(Before-and-after scene images)

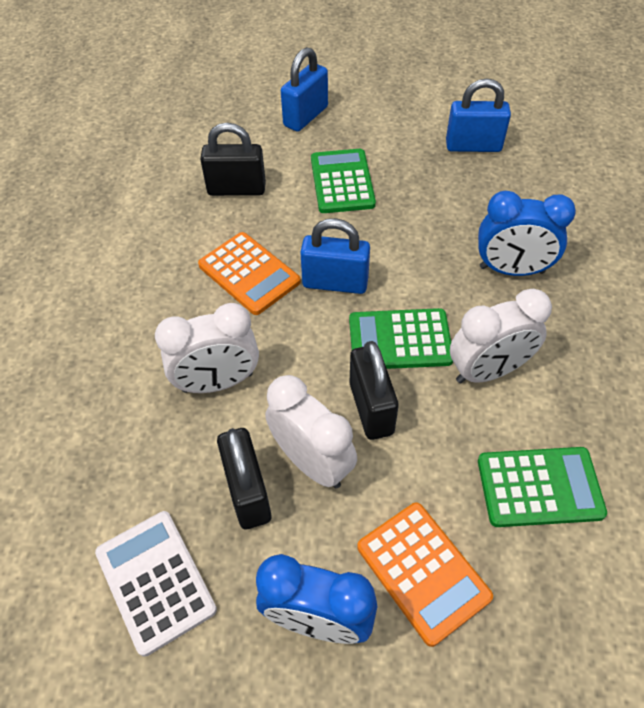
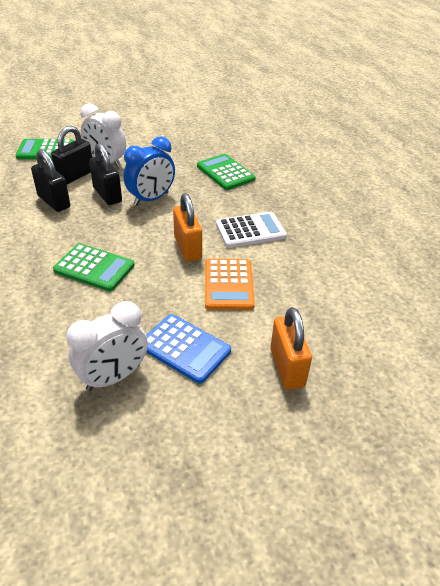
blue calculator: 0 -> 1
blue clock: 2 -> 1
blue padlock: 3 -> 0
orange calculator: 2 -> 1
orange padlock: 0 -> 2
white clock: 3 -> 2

Exercise goal:
Write out the entries above verbatim; the pictures do not belong in your copy.

Output:
blue calculator: 0 -> 1
blue clock: 2 -> 1
blue padlock: 3 -> 0
orange calculator: 2 -> 1
orange padlock: 0 -> 2
white clock: 3 -> 2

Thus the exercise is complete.